┏━━
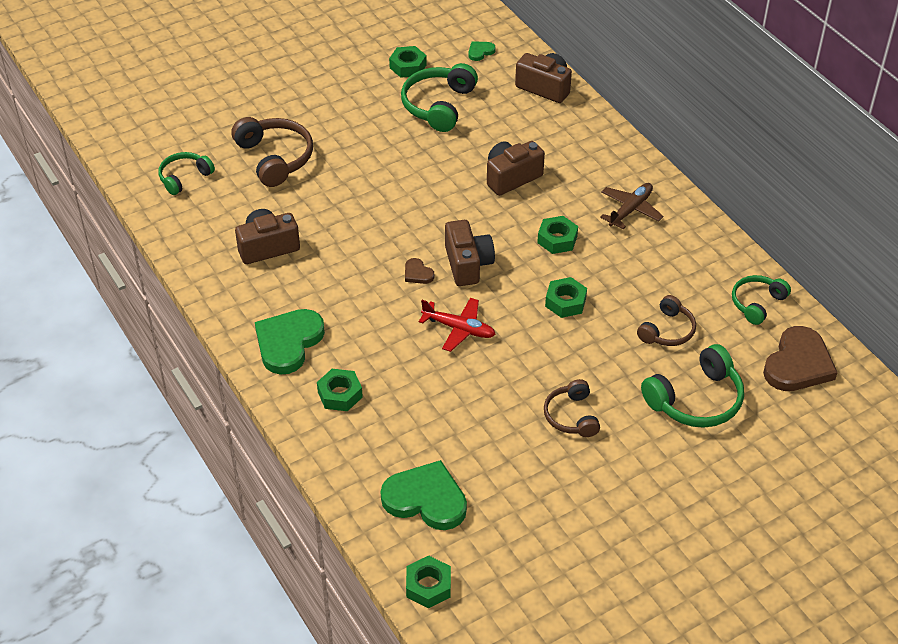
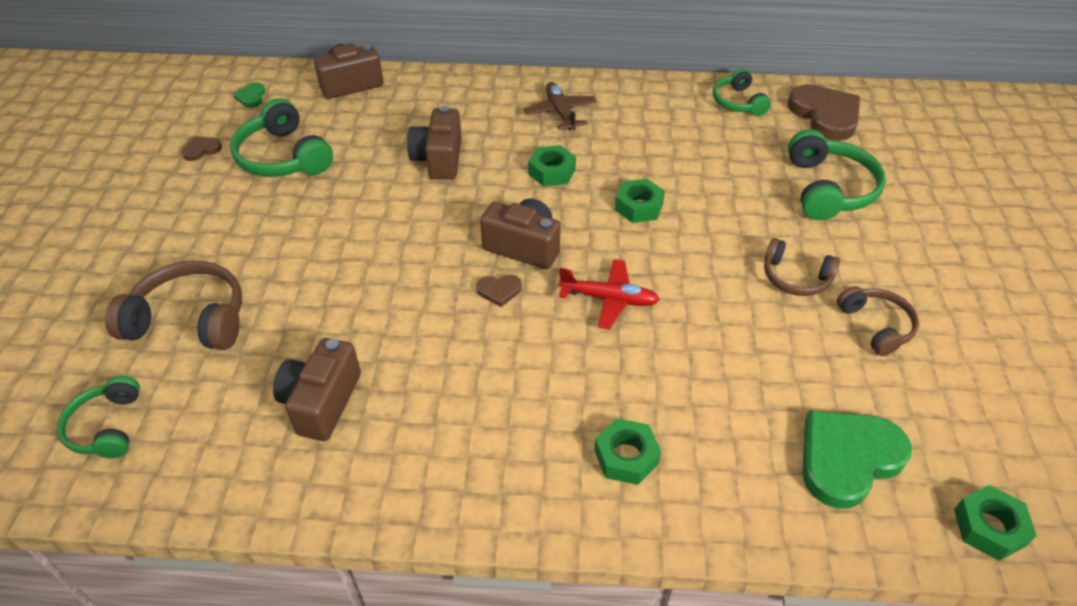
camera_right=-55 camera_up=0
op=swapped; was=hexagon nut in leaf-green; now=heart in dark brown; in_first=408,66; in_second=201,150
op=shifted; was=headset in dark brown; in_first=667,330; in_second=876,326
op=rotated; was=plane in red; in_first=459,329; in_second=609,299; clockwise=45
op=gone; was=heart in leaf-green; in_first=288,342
┗━━
● Prompt:
Your output should be an exact copy of the lines from the one containing "op=swapped; was=hexagon nut" through the last line of the data above.

● Output below:
op=swapped; was=hexagon nut in leaf-green; now=heart in dark brown; in_first=408,66; in_second=201,150
op=shifted; was=headset in dark brown; in_first=667,330; in_second=876,326
op=rotated; was=plane in red; in_first=459,329; in_second=609,299; clockwise=45
op=gone; was=heart in leaf-green; in_first=288,342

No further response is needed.